*** Opening TASK INPUT ***
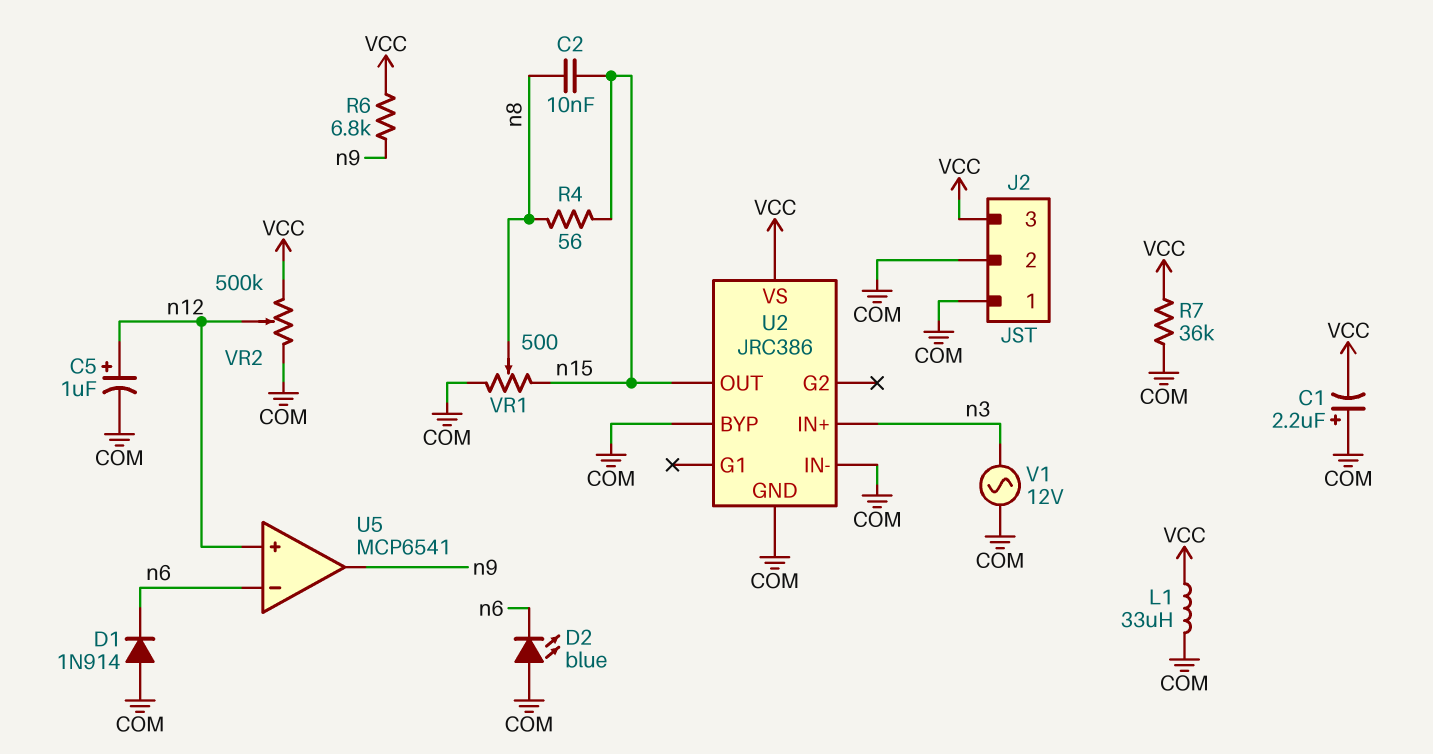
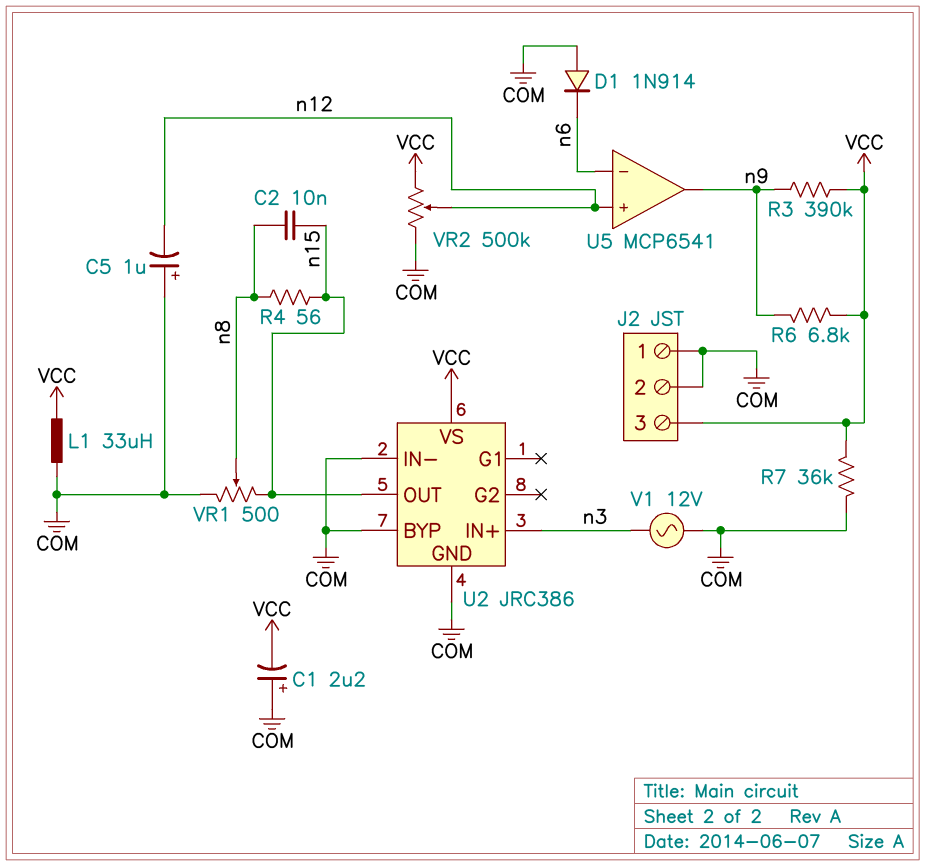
C5: 1uF (plus n12, minus COM) -> 1uF (plus COM, minus n12)
D2: LED blue (A COM, K n6) -> none
R3: none -> 390k (VCC, n9)

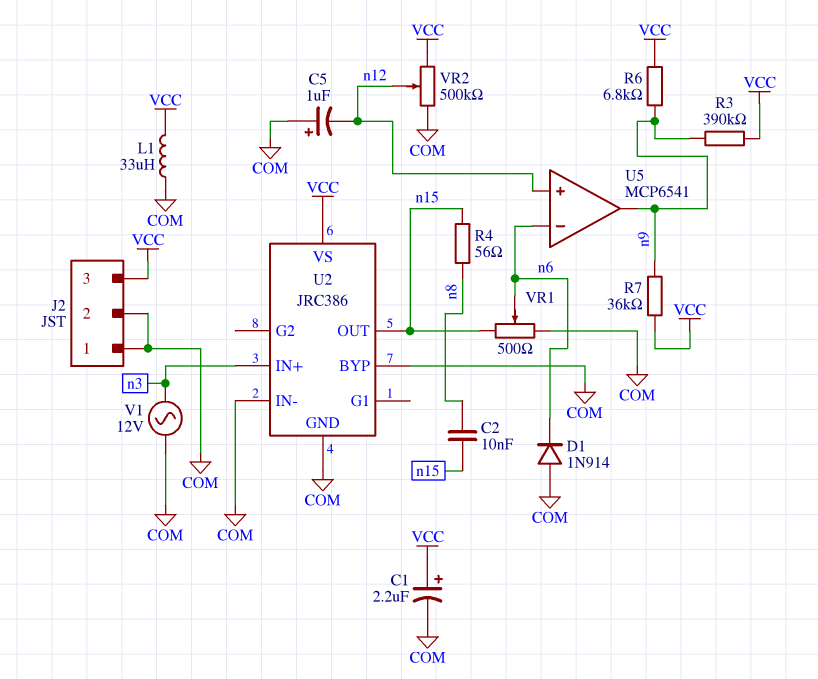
C1: 2.2uF (plus COM, minus VCC) -> 2.2uF (plus VCC, minus COM)
R7: 36k (COM, VCC) -> 36k (VCC, n9)
VR1: 500 (COM, n15, wiper n8) -> 500 (COM, n15, wiper n6)

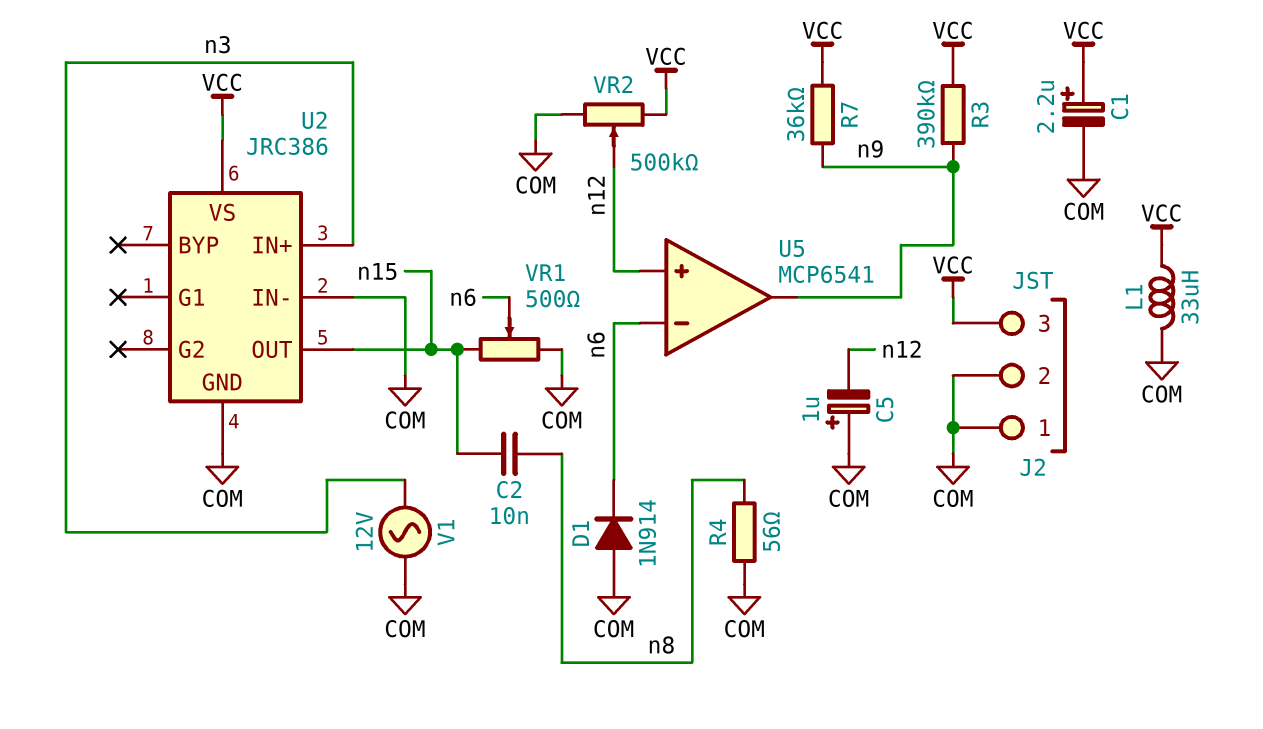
R4: 56 (n8, n15) -> 56 (COM, n8)
R6: 6.8k (VCC, n9) -> none
U2 pin BYP: COM -> none

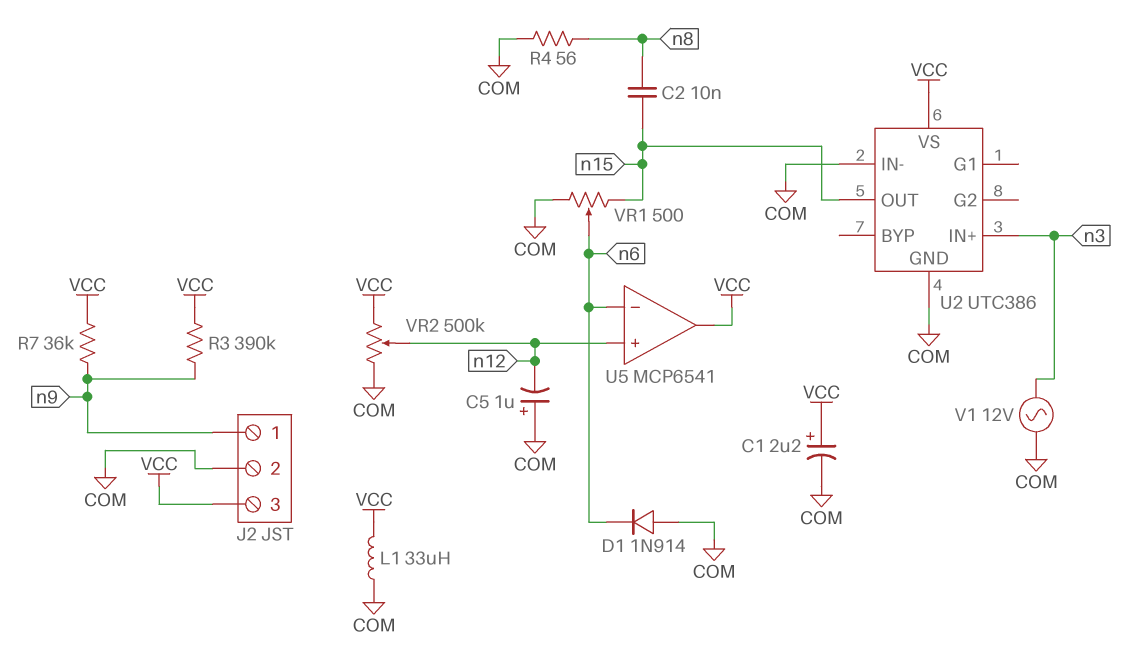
J2 pin 1: COM -> n9
U2: JRC386 -> UTC386
U5 pin out: n9 -> VCC

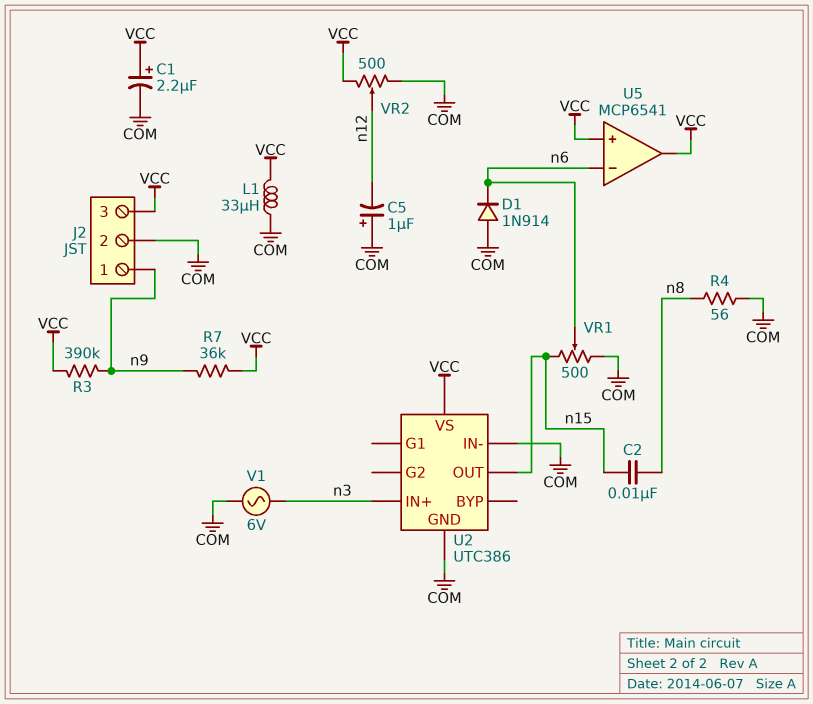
U5 pin in+: n12 -> VCC
V1: AC 12V (COM, n3) -> AC 6V (COM, n3)
VR2: 500k (COM, VCC, wiper n12) -> 500 (COM, VCC, wiper n12)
*** Closing TASK INPUT ***
Take the lines from the one that contains "U5 pin out: n9 -> VCC" down to the last line of the listing above, both included, and set them down exactly, leaving out pictures.

U5 pin out: n9 -> VCC

U5 pin in+: n12 -> VCC
V1: AC 12V (COM, n3) -> AC 6V (COM, n3)
VR2: 500k (COM, VCC, wiper n12) -> 500 (COM, VCC, wiper n12)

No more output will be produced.